Task details: In the listing below, a line holding "orange star (152, 210, 234, 276)" and a line holding "white eraser (399, 132, 468, 173) => nothing" mark the range. Retype both exactly, with all lines between them.
*** Begin section ***
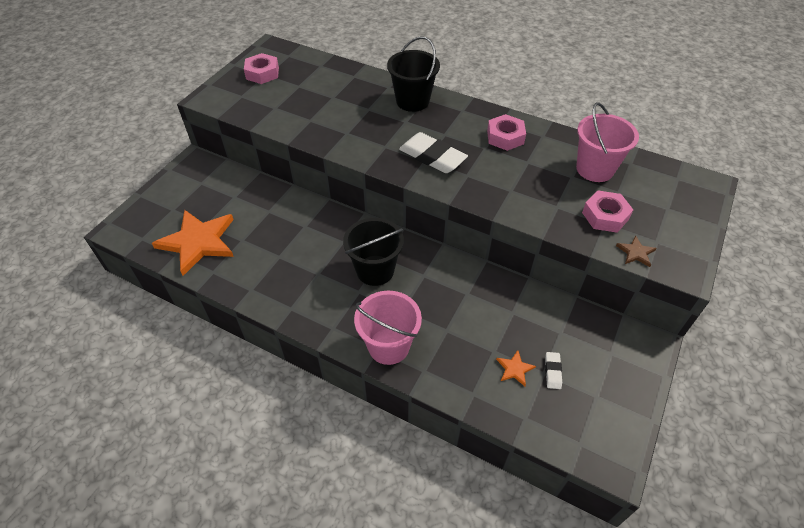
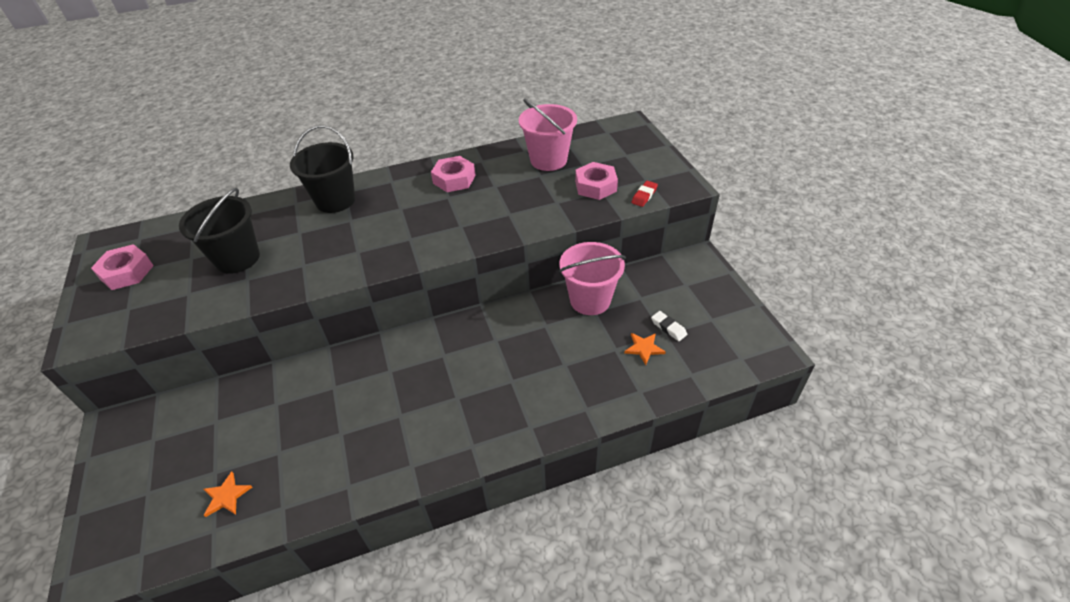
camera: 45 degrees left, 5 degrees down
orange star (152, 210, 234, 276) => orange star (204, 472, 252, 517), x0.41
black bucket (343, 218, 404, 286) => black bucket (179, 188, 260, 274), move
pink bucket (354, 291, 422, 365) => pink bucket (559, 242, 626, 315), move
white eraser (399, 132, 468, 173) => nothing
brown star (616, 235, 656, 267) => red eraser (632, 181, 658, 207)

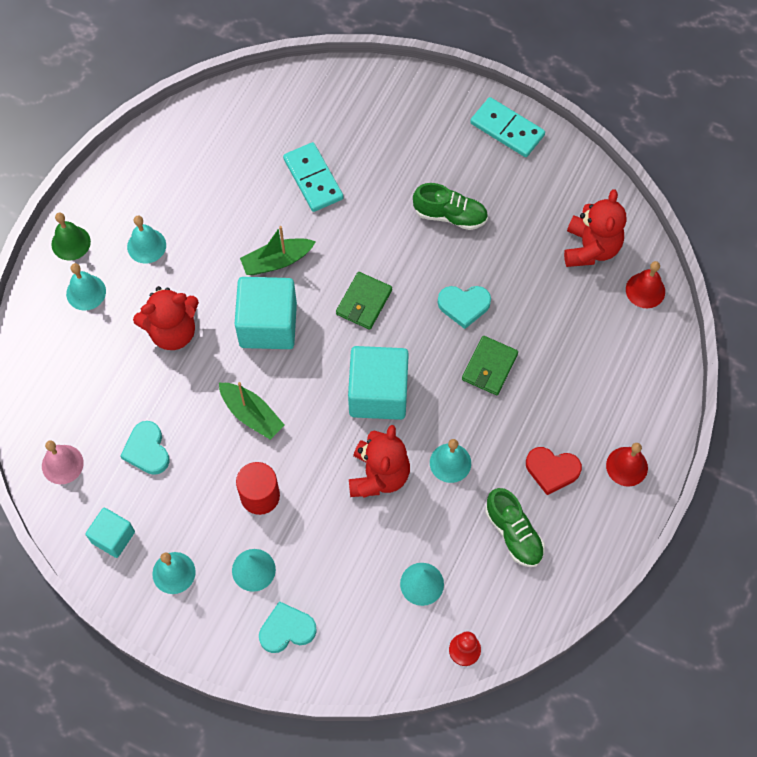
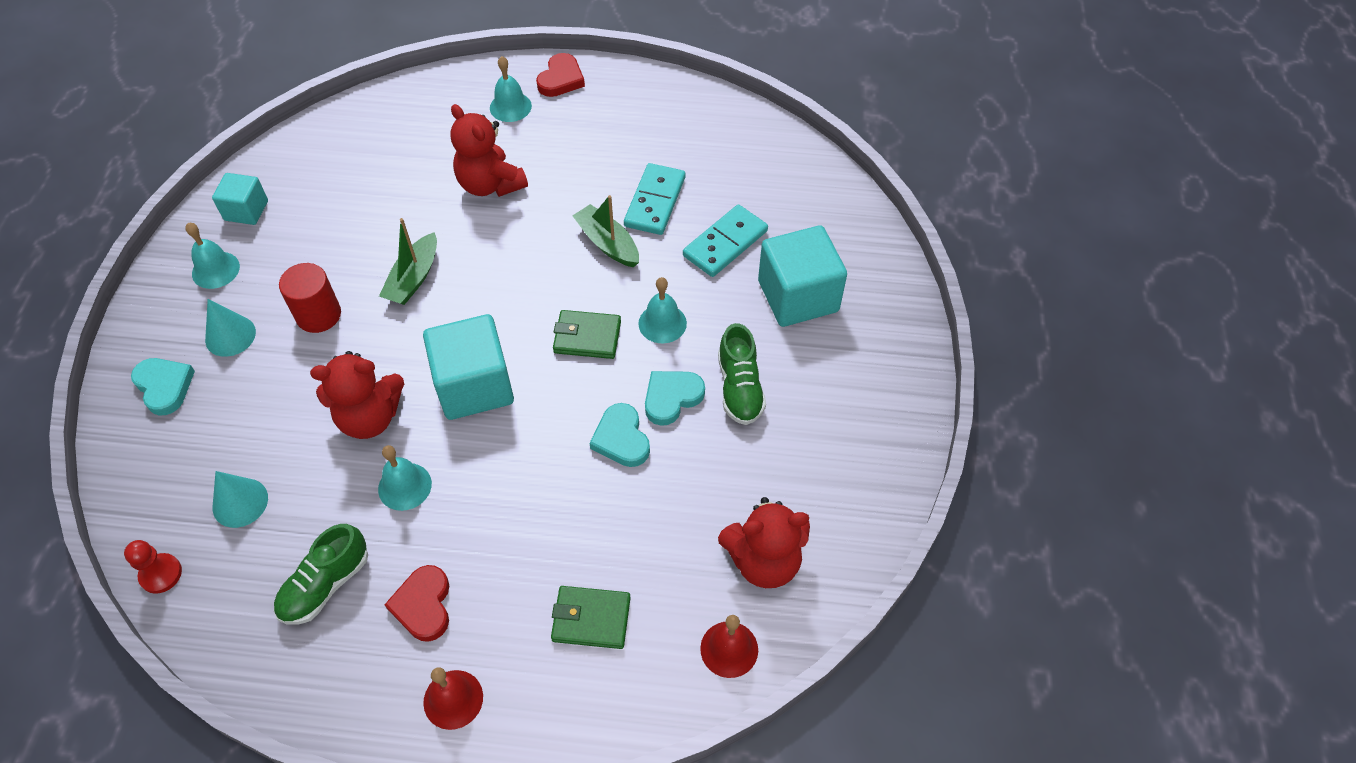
camera: 70 degrees right, 10 degrees down
pink bell (42, 441, 84, 484) => nothing
green bell (51, 212, 91, 261) => red heart (536, 53, 585, 97)
turquoise heart (120, 421, 170, 475) => turquoise heart (645, 371, 705, 426), move
turquoise bell (127, 216, 166, 263) => turquoise bell (638, 277, 687, 343), move
turquoise cube (235, 277, 297, 349) => turquoise cube (758, 225, 847, 327), move
green wallet (462, 336, 518, 395) => green wallet (551, 586, 631, 649), move
turquoise domino (470, 97, 545, 157) => turquoise domino (624, 163, 685, 235), move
*** End section ***
Result of the task:
orange star (152, 210, 234, 276) => orange star (204, 472, 252, 517), x0.41
black bucket (343, 218, 404, 286) => black bucket (179, 188, 260, 274), move
pink bucket (354, 291, 422, 365) => pink bucket (559, 242, 626, 315), move
white eraser (399, 132, 468, 173) => nothing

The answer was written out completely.